**Collected data entries:**
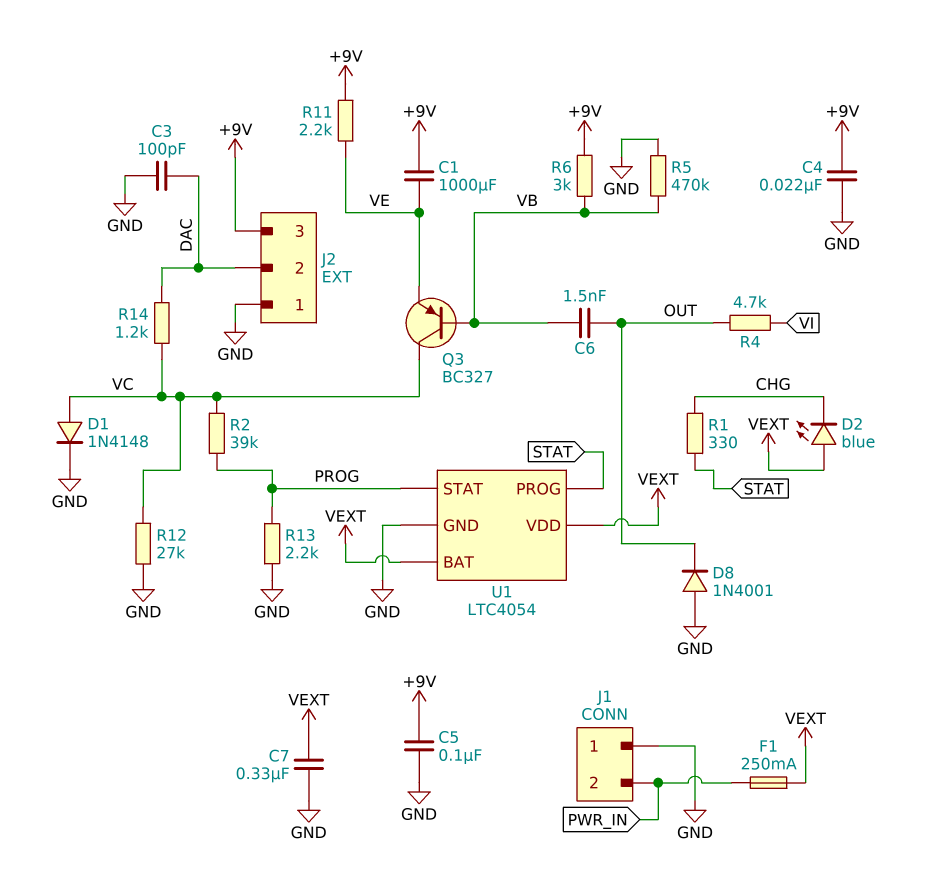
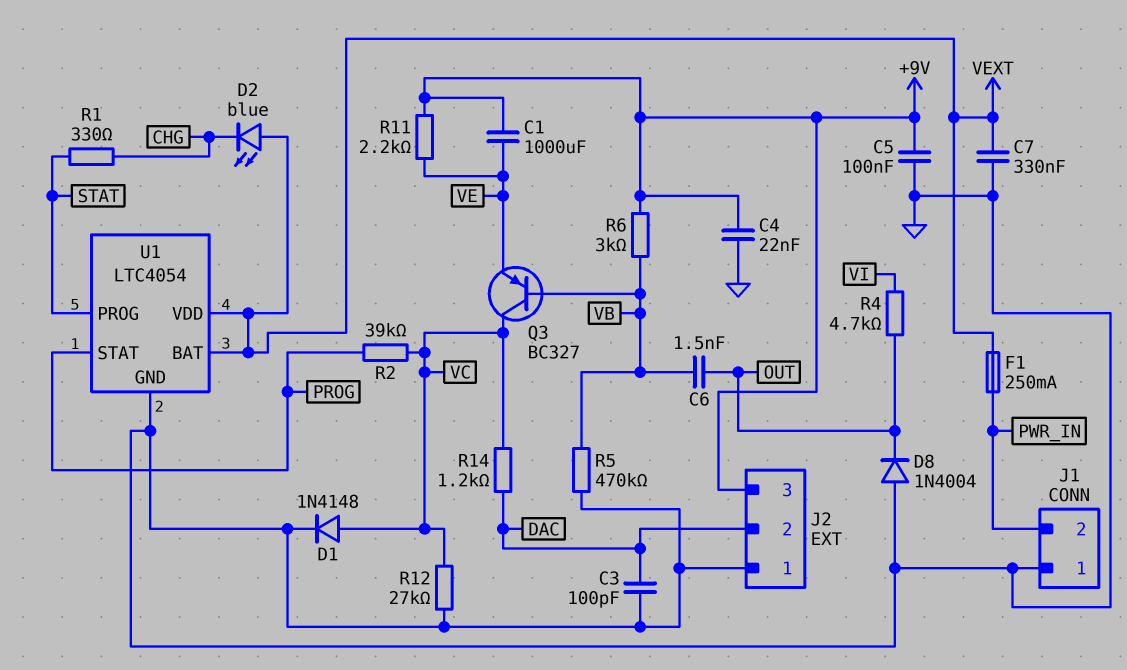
D8: diode 1N4001 (A GND, K OUT) -> diode 1N4004 (A GND, K OUT)
R13: 2.2k (GND, PROG) -> none

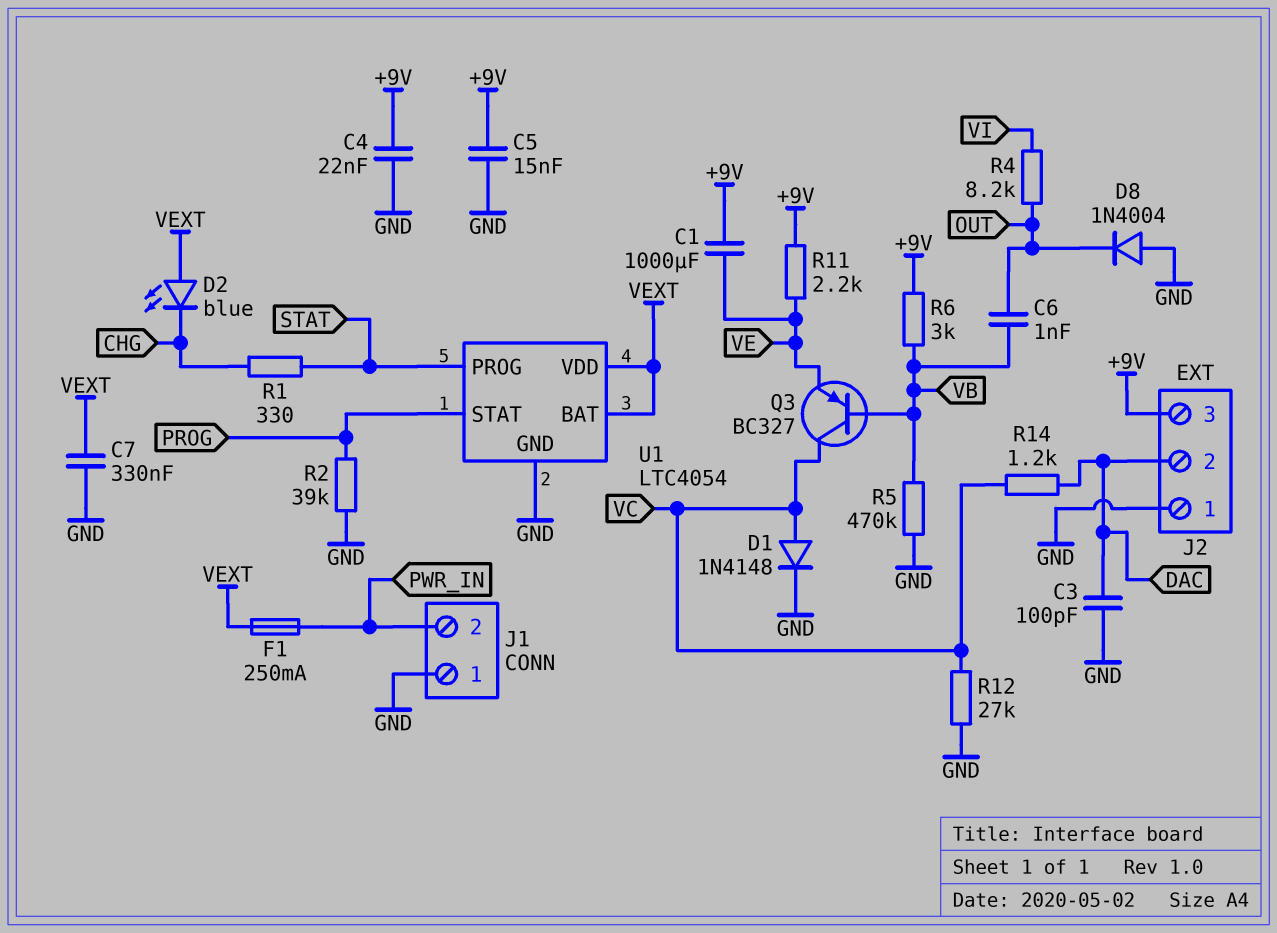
C5: 100nF (+9V, GND) -> 15nF (+9V, GND)
C6: 1.5nF (OUT, VB) -> 1nF (OUT, VB)
R2: 39k (PROG, VC) -> 39k (GND, PROG)
R4: 4.7k (OUT, VI) -> 8.2k (OUT, VI)

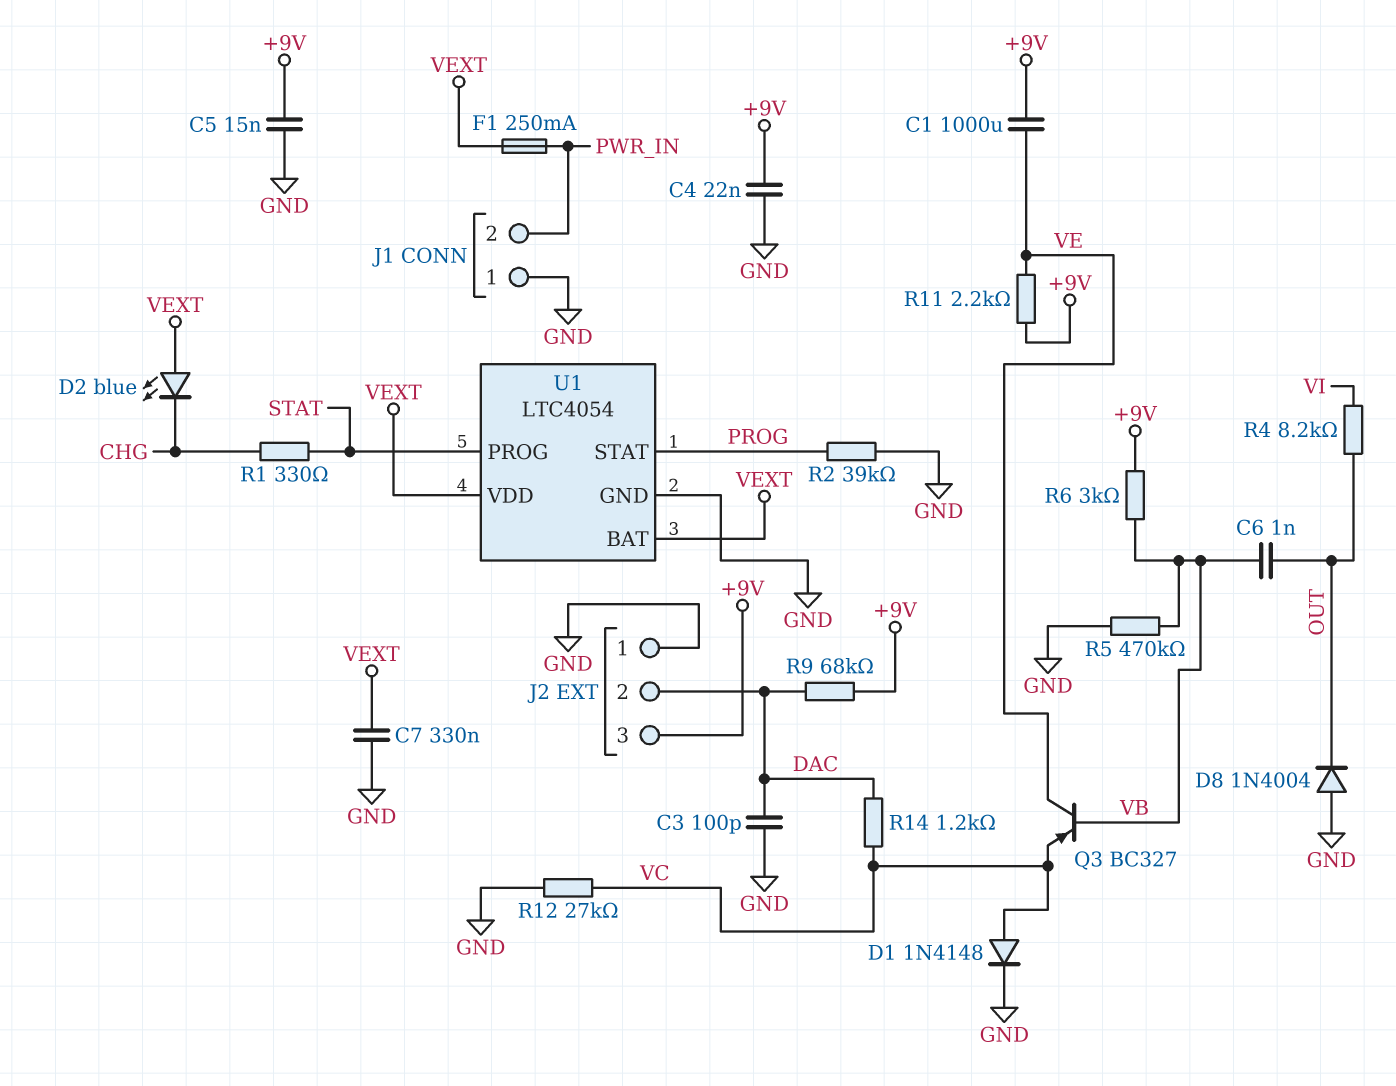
Q3: PNP BC327 (B VB, C VC, E VE) -> PNP BC327 (B VB, C VE, E VC)
R9: none -> 68k (+9V, DAC)

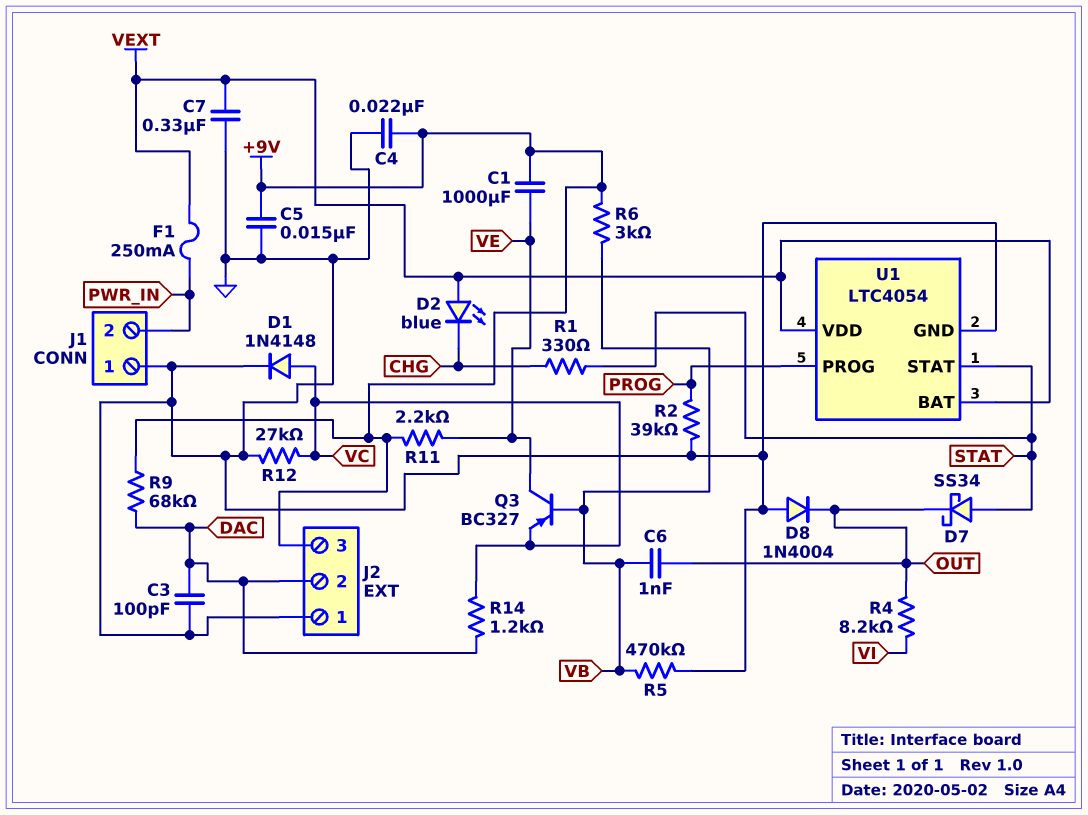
D7: none -> schottky SS34 (A STAT, K OUT)
U1 pin PROG: STAT -> PROG
U1 pin STAT: PROG -> STAT

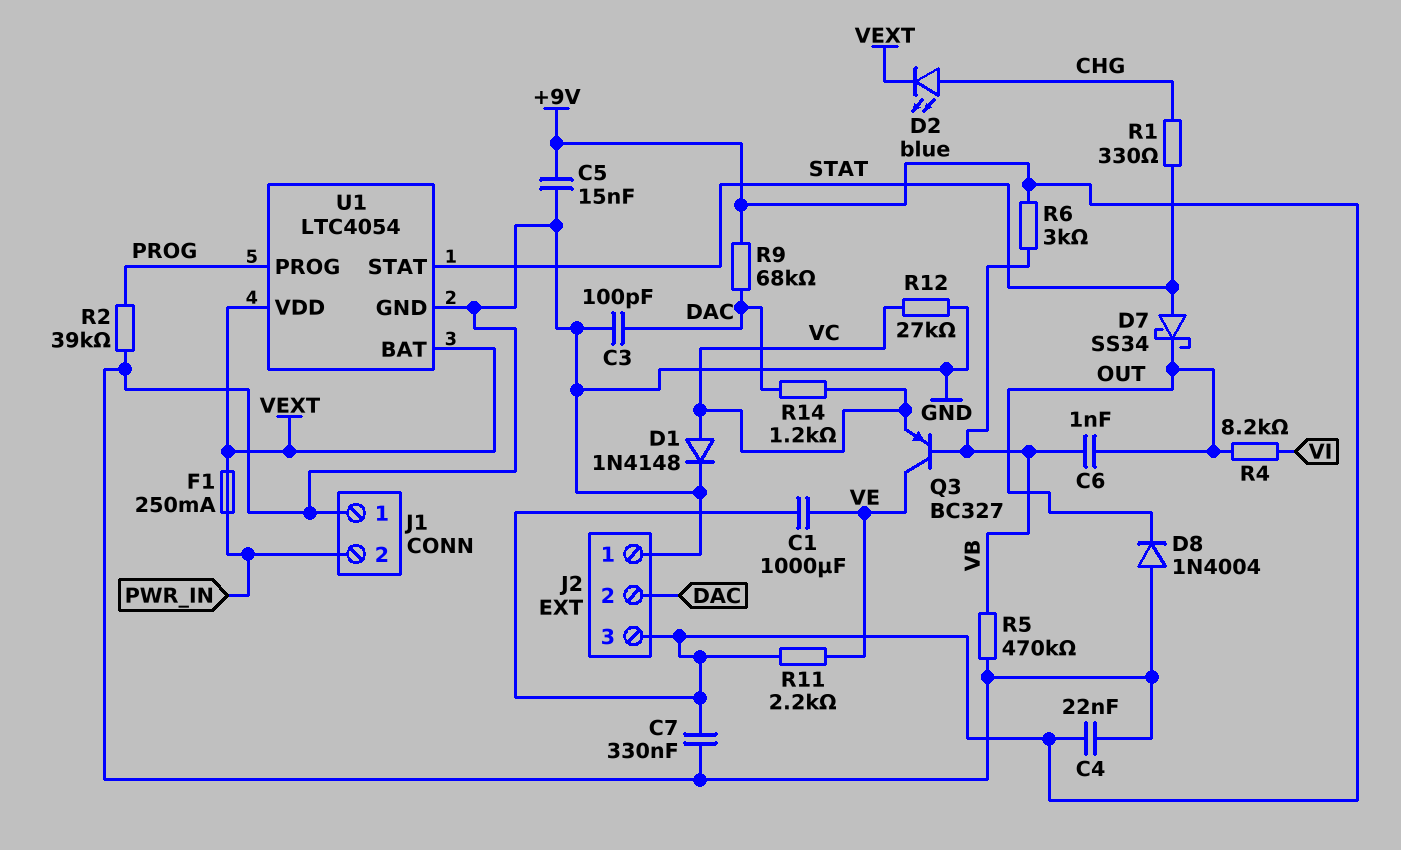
C7: 330nF (GND, VEXT) -> 330nF (+9V, GND)
D2: LED blue (A VEXT, K CHG) -> LED blue (A CHG, K VEXT)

**Exercise:** Reproduce each entry exactly, without the pictures.

**Solution to this problem:**
D8: diode 1N4001 (A GND, K OUT) -> diode 1N4004 (A GND, K OUT)
R13: 2.2k (GND, PROG) -> none

C5: 100nF (+9V, GND) -> 15nF (+9V, GND)
C6: 1.5nF (OUT, VB) -> 1nF (OUT, VB)
R2: 39k (PROG, VC) -> 39k (GND, PROG)
R4: 4.7k (OUT, VI) -> 8.2k (OUT, VI)

Q3: PNP BC327 (B VB, C VC, E VE) -> PNP BC327 (B VB, C VE, E VC)
R9: none -> 68k (+9V, DAC)

D7: none -> schottky SS34 (A STAT, K OUT)
U1 pin PROG: STAT -> PROG
U1 pin STAT: PROG -> STAT

C7: 330nF (GND, VEXT) -> 330nF (+9V, GND)
D2: LED blue (A VEXT, K CHG) -> LED blue (A CHG, K VEXT)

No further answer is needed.